▶ _ASSIGNMENT_
The reply should consist of one number, the count of lines below in which the word "black" appears.

============================================================

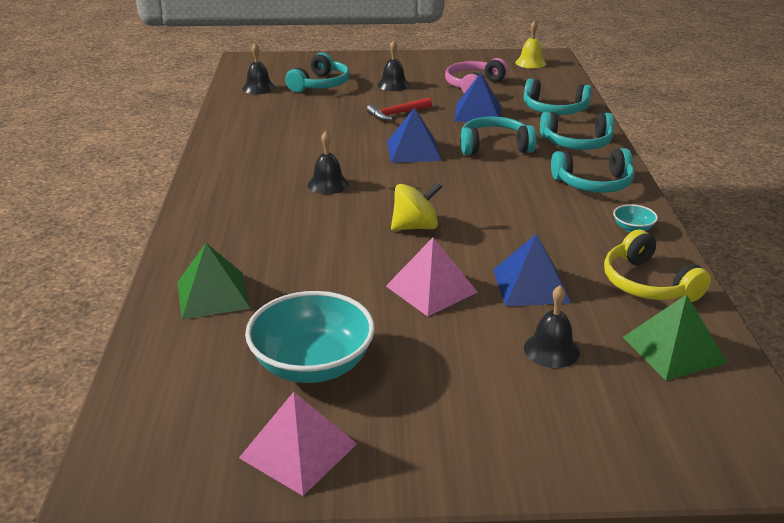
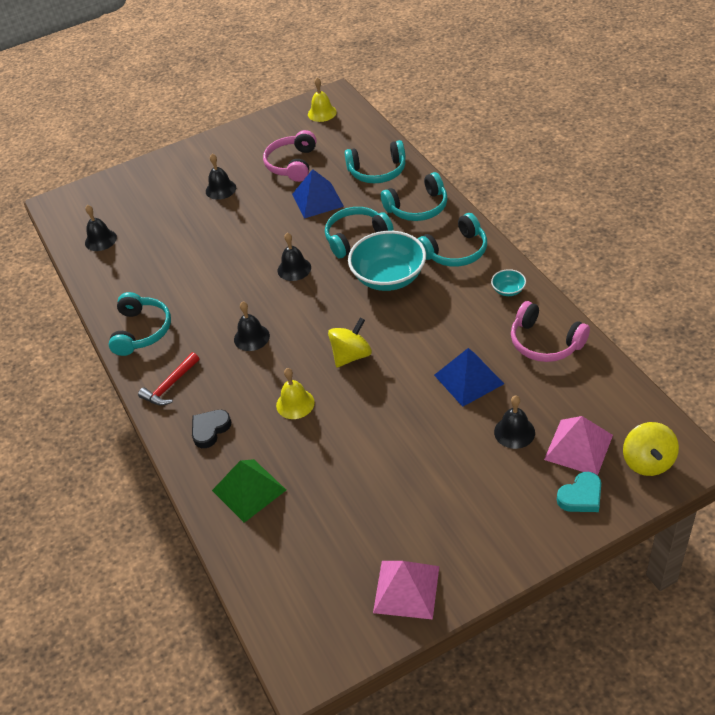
camera: 20 degrees left, 15 degrees up
(222, 236) = (210, 430): none -> black heart
(312, 364) = (366, 518): turquoise bowl -> turquoise bowl (389, 277)
(320, 84) = (154, 214): turquoise headphones -> turquoise headphones (141, 331)
(324, 244) = (295, 404): none -> yellow bell
(397, 114) = (250, 227): red hammer -> red hammer (170, 385)
(413, 150) = (294, 269): blue pyramid -> black bell
(431, 289) = (402, 413): pink pyramid -> pink pyramid (578, 447)
(596, 444) = (581, 496): none -> turquoise heart
(647, 284) = (545, 342): yellow headphones -> pink headphones
(673, 349) = (589, 396): green pyramid -> none
(716, 443) = (648, 461): none -> yellow spinning top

============================================================

▶ _TASK OUTPUT_
2